*PROBLEM TO WORK ON*.
Please keep to the lines below from the one with "red goblet [450,103,511,144]" through the one with "purple house [138,286,220,365]", and restate them word for word, ends included.
(RECORDS FOR THIS TASK begins)
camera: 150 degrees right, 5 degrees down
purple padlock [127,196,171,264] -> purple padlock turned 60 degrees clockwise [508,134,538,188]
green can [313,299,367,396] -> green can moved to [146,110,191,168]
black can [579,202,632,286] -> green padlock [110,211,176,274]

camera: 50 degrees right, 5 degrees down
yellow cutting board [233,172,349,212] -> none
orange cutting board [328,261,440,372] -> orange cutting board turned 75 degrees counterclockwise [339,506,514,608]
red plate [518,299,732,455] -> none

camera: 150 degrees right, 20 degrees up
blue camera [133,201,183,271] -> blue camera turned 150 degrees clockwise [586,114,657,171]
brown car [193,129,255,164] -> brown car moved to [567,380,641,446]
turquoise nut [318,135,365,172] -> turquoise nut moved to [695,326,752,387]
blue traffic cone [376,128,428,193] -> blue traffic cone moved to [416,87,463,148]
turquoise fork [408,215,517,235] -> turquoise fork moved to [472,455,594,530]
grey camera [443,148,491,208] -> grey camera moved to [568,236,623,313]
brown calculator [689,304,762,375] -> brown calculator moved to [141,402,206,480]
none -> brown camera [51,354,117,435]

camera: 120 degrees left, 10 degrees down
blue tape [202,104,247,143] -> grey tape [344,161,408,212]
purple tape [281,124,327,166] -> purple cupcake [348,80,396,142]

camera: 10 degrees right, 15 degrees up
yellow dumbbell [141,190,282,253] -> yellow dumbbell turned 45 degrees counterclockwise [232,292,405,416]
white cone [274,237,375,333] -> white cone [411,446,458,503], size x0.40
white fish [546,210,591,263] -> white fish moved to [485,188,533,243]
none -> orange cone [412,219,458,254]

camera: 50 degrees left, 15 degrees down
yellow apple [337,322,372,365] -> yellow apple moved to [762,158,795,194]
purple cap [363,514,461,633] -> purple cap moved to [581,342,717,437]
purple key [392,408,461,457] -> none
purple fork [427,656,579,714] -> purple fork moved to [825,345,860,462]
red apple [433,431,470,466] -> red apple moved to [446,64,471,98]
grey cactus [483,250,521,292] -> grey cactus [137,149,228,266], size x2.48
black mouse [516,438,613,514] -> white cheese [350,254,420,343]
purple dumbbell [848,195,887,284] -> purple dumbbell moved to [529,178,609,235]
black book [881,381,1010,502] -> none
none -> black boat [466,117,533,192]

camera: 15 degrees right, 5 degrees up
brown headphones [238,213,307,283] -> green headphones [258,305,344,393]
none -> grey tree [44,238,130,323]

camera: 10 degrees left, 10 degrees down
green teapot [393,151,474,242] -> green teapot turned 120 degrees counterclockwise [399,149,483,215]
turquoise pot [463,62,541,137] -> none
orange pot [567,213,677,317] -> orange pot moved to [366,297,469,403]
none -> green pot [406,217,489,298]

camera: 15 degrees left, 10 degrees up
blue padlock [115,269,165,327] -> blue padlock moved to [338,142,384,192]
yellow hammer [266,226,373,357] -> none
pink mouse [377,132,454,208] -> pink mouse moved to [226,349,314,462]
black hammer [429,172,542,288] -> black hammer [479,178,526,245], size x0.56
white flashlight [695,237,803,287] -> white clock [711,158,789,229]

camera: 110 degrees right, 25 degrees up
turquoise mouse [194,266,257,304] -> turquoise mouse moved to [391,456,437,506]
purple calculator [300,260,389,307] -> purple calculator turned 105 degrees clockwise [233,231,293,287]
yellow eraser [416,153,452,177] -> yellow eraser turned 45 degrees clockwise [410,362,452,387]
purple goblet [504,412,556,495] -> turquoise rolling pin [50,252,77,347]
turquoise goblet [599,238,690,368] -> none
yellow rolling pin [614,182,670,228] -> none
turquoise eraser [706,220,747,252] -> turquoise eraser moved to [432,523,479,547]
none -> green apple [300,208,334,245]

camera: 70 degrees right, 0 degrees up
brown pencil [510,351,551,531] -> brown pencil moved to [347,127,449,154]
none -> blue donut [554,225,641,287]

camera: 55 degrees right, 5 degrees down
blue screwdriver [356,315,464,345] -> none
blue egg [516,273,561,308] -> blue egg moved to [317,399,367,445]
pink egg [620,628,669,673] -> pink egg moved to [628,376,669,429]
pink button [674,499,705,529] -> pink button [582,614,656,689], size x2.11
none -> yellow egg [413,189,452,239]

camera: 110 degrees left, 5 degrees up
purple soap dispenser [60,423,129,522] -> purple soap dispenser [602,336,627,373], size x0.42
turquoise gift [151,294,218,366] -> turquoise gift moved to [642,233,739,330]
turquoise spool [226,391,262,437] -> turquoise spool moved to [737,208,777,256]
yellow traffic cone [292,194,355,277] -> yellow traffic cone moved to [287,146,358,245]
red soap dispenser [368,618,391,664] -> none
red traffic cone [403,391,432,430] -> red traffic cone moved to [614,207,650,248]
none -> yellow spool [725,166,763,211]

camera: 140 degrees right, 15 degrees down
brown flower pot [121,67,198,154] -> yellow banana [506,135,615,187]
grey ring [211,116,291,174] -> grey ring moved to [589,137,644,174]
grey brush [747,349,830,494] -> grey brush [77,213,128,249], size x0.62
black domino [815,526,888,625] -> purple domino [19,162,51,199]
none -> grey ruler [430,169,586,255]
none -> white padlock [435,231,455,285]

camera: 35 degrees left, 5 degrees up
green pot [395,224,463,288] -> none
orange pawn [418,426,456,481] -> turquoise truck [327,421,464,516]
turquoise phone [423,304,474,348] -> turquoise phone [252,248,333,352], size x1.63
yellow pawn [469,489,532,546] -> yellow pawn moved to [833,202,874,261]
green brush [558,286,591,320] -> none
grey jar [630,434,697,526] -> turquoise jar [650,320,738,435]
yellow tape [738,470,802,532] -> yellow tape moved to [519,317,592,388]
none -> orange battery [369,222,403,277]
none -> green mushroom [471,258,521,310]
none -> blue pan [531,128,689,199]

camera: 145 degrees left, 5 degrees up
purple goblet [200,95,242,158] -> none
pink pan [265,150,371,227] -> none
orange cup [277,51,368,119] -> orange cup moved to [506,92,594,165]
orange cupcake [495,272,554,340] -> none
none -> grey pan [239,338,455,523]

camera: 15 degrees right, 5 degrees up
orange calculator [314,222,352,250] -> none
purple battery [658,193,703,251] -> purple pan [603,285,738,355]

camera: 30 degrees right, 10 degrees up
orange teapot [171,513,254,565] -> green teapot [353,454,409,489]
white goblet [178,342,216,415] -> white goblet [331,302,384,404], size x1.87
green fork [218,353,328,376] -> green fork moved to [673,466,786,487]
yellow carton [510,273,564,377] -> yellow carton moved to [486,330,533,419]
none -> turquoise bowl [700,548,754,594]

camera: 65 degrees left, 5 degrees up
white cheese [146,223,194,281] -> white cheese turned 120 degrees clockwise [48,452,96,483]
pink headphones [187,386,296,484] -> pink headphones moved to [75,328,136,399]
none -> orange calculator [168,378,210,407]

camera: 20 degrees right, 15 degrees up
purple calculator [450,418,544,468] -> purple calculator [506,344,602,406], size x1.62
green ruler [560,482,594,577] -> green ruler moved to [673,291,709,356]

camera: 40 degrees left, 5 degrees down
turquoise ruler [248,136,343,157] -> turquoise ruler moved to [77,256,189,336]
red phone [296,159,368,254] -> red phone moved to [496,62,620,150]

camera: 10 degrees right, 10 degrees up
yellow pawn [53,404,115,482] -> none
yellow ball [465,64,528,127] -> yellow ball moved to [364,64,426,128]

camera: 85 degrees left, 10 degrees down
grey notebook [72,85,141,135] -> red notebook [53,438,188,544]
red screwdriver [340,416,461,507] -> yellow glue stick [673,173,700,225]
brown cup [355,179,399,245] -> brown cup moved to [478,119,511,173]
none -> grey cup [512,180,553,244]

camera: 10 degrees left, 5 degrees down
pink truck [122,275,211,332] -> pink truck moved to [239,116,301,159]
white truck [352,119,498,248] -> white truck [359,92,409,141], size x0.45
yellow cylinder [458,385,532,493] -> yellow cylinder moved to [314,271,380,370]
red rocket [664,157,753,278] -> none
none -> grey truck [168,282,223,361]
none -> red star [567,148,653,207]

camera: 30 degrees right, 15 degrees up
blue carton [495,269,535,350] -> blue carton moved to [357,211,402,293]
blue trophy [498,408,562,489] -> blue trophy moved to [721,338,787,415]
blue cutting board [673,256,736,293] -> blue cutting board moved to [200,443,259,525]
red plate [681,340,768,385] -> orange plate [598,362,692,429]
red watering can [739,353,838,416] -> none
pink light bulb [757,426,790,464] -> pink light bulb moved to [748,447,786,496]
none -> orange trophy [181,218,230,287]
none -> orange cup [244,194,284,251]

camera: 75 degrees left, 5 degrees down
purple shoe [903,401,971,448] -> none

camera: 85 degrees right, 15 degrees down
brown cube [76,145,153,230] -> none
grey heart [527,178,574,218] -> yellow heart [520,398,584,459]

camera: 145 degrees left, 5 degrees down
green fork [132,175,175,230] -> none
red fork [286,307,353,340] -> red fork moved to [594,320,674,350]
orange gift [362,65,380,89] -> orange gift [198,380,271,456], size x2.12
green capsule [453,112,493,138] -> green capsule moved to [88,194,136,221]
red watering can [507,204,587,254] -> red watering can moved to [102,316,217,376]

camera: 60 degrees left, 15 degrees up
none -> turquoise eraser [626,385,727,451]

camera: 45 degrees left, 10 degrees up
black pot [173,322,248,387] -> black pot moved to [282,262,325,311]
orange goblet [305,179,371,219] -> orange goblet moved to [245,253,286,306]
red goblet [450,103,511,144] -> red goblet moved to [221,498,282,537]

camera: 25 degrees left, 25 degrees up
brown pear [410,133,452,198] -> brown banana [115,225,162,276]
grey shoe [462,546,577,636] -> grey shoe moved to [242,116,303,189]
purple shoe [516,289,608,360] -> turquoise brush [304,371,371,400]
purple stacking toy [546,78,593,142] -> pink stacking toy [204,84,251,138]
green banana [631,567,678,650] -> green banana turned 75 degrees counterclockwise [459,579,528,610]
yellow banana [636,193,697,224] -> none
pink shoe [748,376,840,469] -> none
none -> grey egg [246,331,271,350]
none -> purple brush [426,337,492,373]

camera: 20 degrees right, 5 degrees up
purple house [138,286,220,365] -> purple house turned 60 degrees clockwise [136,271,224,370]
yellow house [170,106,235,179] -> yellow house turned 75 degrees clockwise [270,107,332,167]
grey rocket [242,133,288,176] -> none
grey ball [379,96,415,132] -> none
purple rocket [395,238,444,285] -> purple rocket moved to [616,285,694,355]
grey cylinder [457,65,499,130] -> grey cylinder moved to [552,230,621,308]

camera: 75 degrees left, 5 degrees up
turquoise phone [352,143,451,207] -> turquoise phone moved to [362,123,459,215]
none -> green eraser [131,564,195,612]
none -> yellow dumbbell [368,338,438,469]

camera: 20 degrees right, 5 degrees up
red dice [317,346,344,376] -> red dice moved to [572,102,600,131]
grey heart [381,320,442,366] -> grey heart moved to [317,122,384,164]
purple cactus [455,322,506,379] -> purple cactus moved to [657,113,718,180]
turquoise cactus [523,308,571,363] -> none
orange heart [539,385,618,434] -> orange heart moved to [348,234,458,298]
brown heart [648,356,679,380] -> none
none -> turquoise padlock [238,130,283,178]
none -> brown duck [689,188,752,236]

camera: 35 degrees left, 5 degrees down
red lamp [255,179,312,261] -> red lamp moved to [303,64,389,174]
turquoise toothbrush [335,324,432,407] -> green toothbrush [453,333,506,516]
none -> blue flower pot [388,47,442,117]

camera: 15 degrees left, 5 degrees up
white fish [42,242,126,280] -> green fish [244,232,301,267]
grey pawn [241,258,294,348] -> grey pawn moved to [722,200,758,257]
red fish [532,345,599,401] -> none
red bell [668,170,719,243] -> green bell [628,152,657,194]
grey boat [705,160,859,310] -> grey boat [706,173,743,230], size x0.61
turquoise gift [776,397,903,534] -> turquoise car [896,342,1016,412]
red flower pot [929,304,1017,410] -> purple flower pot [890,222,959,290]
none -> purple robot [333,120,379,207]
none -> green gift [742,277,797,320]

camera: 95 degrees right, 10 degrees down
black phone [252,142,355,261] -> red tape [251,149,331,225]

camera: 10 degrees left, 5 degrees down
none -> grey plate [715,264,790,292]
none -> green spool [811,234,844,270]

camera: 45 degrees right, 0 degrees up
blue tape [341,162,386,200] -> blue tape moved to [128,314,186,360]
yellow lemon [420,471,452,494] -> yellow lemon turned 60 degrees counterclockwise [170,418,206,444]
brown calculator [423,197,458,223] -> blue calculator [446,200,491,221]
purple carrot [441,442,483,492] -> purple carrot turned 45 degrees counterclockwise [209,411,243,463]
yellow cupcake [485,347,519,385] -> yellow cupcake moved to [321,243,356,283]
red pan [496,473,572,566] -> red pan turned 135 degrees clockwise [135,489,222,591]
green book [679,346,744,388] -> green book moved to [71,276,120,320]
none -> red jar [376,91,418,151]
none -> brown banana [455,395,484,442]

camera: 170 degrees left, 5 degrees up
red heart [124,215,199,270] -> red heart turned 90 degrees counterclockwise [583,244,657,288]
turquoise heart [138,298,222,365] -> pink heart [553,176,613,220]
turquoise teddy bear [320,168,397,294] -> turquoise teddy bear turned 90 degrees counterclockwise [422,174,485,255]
(RECORDS FOR THIS TASK ends)
*SOLUTION TO THIS EXERCISE*.
red goblet [450,103,511,144] -> red goblet moved to [221,498,282,537]

camera: 25 degrees left, 25 degrees up
brown pear [410,133,452,198] -> brown banana [115,225,162,276]
grey shoe [462,546,577,636] -> grey shoe moved to [242,116,303,189]
purple shoe [516,289,608,360] -> turquoise brush [304,371,371,400]
purple stacking toy [546,78,593,142] -> pink stacking toy [204,84,251,138]
green banana [631,567,678,650] -> green banana turned 75 degrees counterclockwise [459,579,528,610]
yellow banana [636,193,697,224] -> none
pink shoe [748,376,840,469] -> none
none -> grey egg [246,331,271,350]
none -> purple brush [426,337,492,373]

camera: 20 degrees right, 5 degrees up
purple house [138,286,220,365] -> purple house turned 60 degrees clockwise [136,271,224,370]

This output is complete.